_RECORDS:_
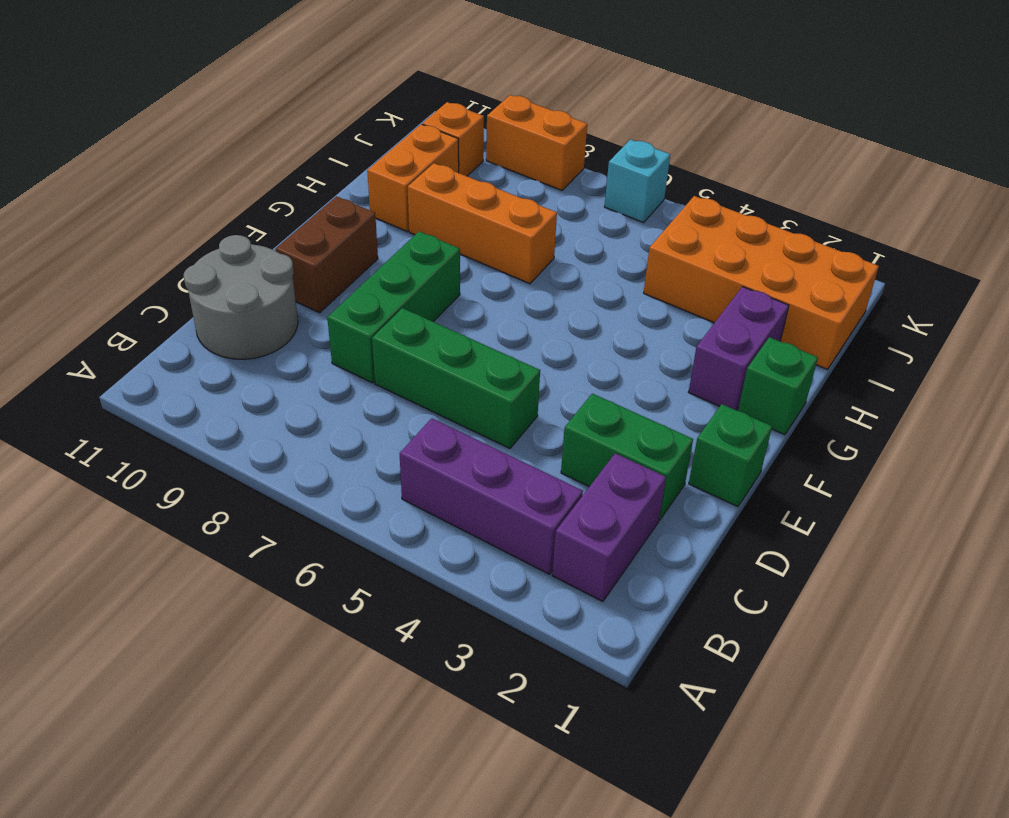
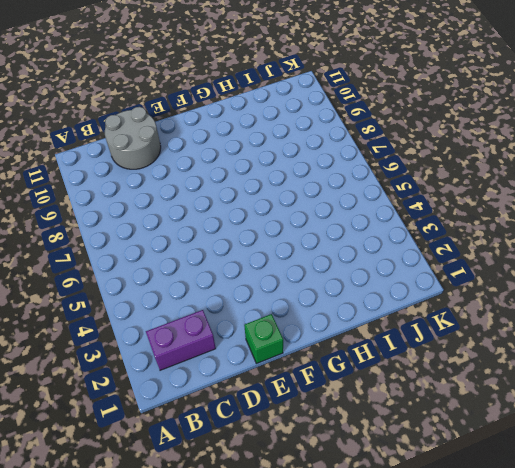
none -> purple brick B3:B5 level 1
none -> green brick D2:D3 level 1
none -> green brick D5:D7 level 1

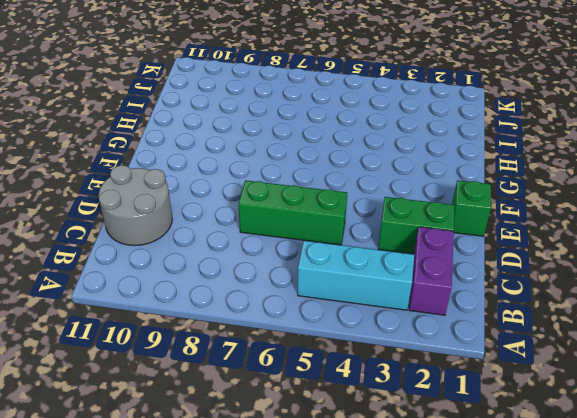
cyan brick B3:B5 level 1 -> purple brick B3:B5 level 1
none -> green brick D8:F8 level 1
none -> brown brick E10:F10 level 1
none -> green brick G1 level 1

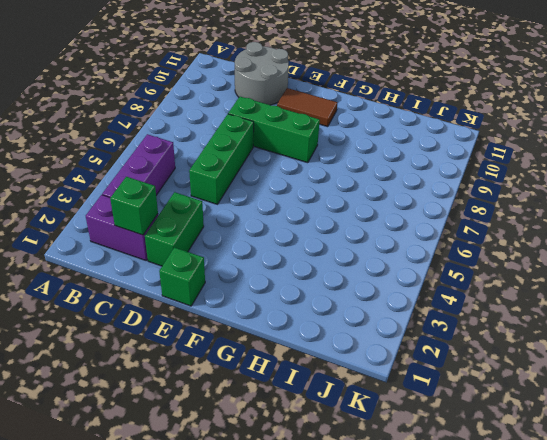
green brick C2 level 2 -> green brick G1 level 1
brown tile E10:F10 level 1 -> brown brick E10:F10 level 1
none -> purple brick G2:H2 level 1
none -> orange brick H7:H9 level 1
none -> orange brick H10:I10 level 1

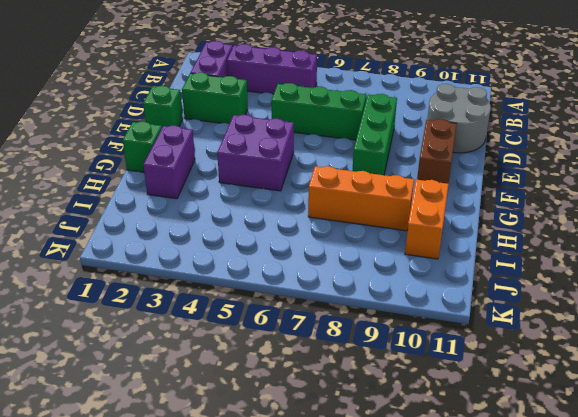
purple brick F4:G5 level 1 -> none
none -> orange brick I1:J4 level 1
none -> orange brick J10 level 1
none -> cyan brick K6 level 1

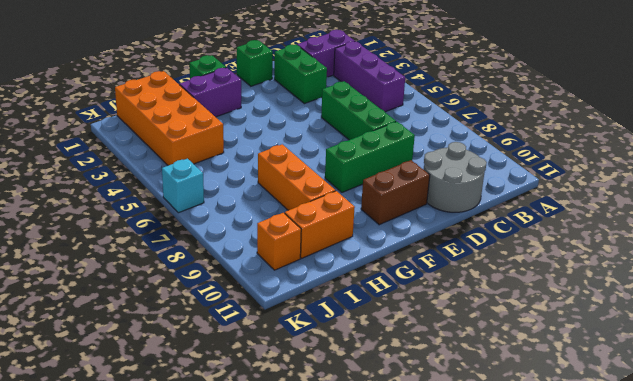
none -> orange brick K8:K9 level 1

_TASK DESCRIPTION:_
When pictures appear in the records above, leave them out and reproduce exactly each line from the first through the line containing "green brick C2", both included.

_TASK RESULT:_
none -> purple brick B3:B5 level 1
none -> green brick D2:D3 level 1
none -> green brick D5:D7 level 1

cyan brick B3:B5 level 1 -> purple brick B3:B5 level 1
none -> green brick D8:F8 level 1
none -> brown brick E10:F10 level 1
none -> green brick G1 level 1

green brick C2 level 2 -> green brick G1 level 1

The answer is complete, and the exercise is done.